> [What the task asks]:
Reproduce the entries shown below only from the line with "black screwdriver |" down to the line with "colour | pink", keeping both end lines and copying each one exactly.

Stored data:
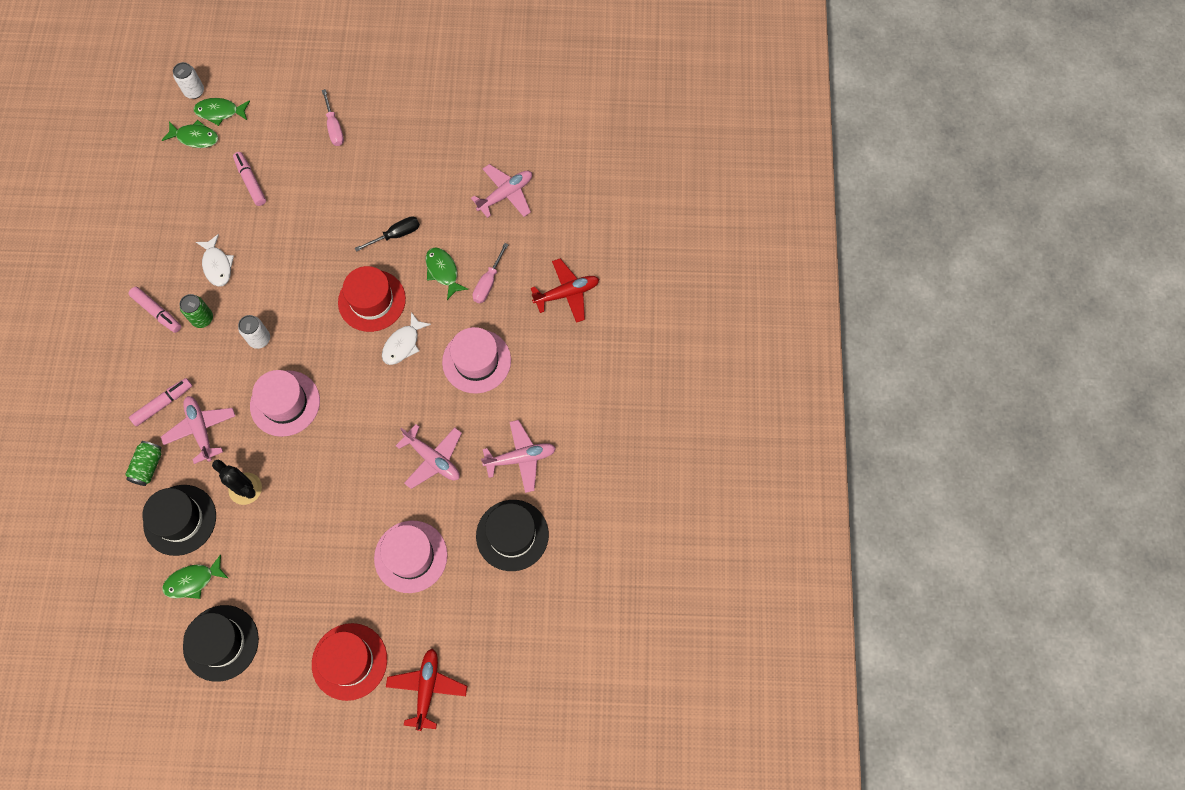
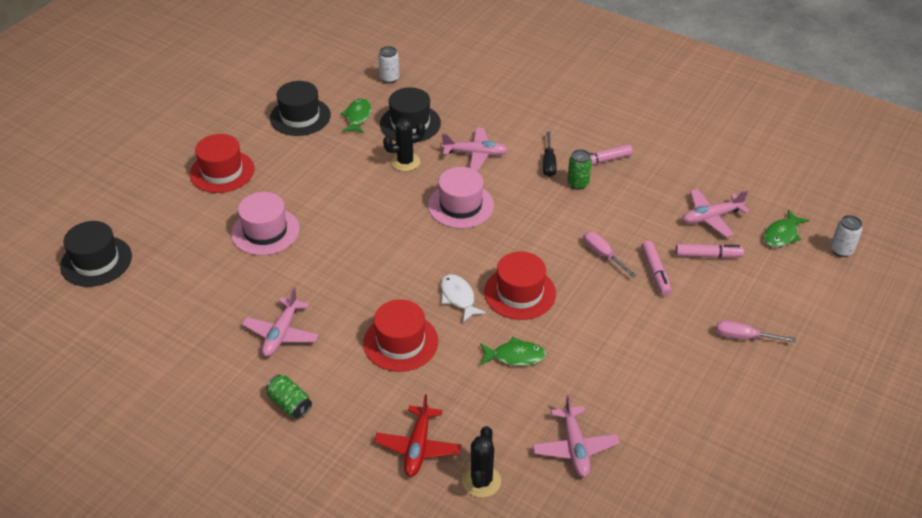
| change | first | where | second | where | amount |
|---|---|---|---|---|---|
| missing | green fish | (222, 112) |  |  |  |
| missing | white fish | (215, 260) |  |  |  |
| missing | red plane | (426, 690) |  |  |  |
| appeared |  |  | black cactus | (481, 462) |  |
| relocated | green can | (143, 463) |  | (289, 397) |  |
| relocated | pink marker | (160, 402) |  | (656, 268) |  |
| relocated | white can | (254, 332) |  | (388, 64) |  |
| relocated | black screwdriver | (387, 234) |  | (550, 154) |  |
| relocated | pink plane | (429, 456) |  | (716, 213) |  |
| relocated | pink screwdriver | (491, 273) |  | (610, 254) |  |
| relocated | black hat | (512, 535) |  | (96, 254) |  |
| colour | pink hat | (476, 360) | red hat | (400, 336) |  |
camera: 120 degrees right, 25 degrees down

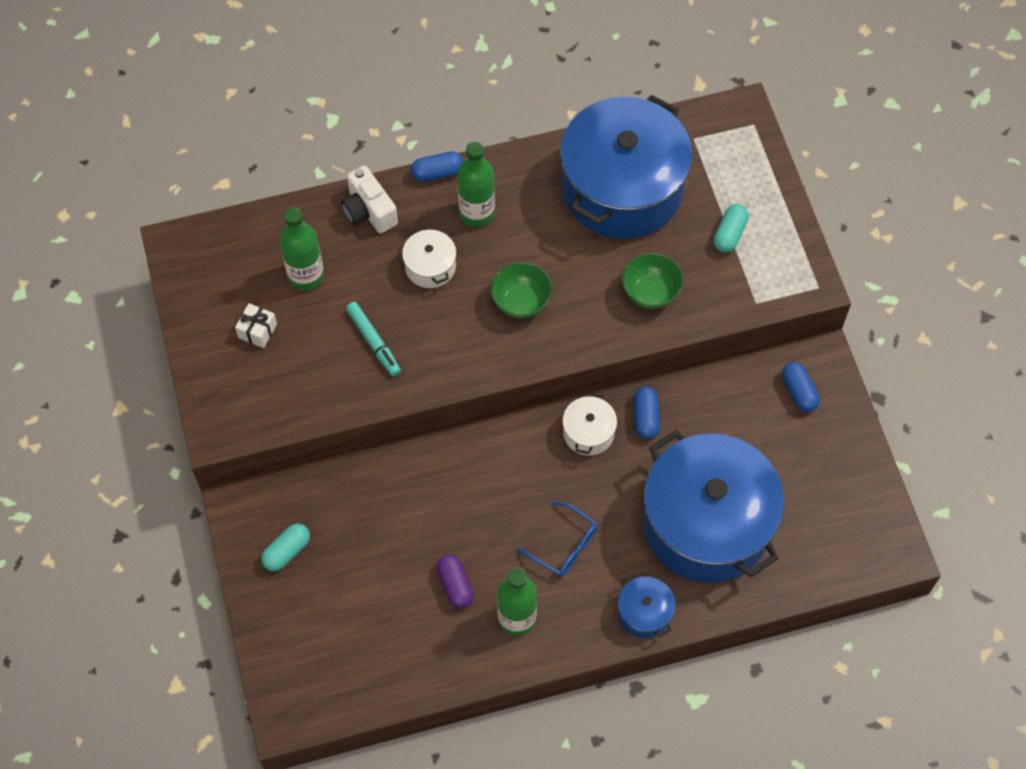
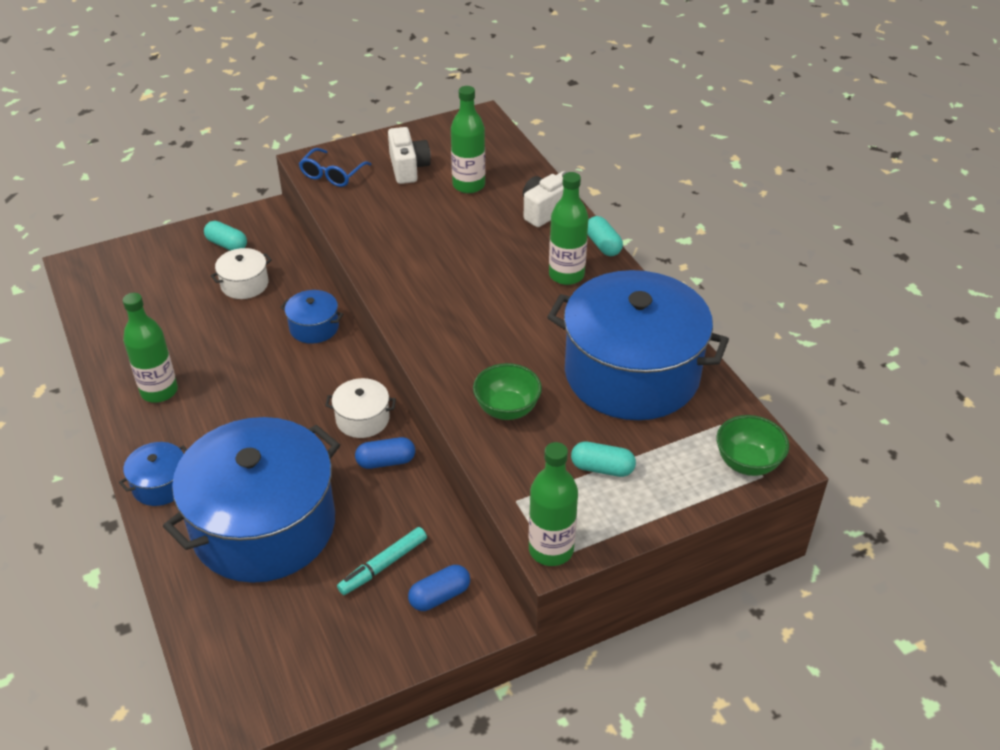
| change | first | where | second | where | amount |
|---|---|---|---|---|---|
| missing | purple capsule | (455, 581) |  |  |  |
| appeared |  |  | blue pot | (311, 317) |  |
| appeared |  |  | green bottle | (553, 504) |  |
| relocated | turquoise marker | (373, 339) |  | (382, 561) |  |
| relocated | white pot | (429, 257) |  | (241, 273) |  |
| relocated | green bowl | (521, 290) |  | (753, 445) |  |
| relocated | blue glasses | (557, 539) |  | (335, 167) |  |
| exchanged | white gift | (256, 325) | white camera | (409, 155) |  |
| colour | blue capsule | (437, 166) | turquoise capsule | (605, 236) |  |
camera: 80 degrees right, 20 degrees down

> [Answer space]:
| relocated | black screwdriver | (387, 234) |  | (550, 154) |  |
| relocated | pink plane | (429, 456) |  | (716, 213) |  |
| relocated | pink screwdriver | (491, 273) |  | (610, 254) |  |
| relocated | black hat | (512, 535) |  | (96, 254) |  |
| colour | pink hat | (476, 360) | red hat | (400, 336) |  |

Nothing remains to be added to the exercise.